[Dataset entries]

§ §

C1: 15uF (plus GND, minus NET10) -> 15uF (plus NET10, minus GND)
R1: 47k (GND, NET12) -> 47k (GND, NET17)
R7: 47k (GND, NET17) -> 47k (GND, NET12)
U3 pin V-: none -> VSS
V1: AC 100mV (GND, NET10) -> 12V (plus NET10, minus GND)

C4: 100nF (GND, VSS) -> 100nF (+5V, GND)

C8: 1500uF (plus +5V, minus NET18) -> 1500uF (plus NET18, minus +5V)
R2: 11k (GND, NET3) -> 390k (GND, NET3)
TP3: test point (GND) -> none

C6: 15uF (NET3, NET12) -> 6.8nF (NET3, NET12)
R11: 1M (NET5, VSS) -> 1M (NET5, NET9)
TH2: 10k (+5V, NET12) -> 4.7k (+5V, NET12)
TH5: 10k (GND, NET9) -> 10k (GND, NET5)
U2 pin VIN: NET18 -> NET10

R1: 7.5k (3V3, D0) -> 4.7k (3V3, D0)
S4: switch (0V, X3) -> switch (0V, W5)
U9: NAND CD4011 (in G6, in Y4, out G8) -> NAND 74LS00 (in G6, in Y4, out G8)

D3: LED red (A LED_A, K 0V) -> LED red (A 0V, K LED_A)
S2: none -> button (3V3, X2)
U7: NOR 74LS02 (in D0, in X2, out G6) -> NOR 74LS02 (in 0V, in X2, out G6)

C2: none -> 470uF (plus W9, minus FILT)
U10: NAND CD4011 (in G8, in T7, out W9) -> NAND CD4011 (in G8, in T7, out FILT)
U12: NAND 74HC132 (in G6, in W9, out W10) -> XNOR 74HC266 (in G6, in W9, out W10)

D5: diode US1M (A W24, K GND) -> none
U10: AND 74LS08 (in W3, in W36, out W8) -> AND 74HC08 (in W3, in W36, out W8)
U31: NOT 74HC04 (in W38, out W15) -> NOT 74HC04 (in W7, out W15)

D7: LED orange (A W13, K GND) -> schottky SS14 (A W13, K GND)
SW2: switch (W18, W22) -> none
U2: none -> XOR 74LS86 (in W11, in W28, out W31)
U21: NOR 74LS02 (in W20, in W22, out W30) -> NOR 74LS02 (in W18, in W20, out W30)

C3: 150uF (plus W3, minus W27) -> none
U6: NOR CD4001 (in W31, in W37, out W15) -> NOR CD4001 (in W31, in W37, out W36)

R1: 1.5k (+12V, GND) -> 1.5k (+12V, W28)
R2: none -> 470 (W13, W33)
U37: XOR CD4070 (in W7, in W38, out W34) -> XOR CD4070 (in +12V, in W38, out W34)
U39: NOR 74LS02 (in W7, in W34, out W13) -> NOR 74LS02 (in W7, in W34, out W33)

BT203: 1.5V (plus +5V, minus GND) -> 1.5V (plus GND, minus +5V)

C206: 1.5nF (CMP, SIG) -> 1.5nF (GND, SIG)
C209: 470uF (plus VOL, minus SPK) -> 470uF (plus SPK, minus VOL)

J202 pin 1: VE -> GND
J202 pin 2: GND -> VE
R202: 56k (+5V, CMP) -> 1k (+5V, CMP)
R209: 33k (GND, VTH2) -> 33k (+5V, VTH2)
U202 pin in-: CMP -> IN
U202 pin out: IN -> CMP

§ §

Task prompt:
Retrieve every line above holding the word "minus".

Result of the task:
C1: 15uF (plus GND, minus NET10) -> 15uF (plus NET10, minus GND)
V1: AC 100mV (GND, NET10) -> 12V (plus NET10, minus GND)
C8: 1500uF (plus +5V, minus NET18) -> 1500uF (plus NET18, minus +5V)
C2: none -> 470uF (plus W9, minus FILT)
C3: 150uF (plus W3, minus W27) -> none
BT203: 1.5V (plus +5V, minus GND) -> 1.5V (plus GND, minus +5V)
C209: 470uF (plus VOL, minus SPK) -> 470uF (plus SPK, minus VOL)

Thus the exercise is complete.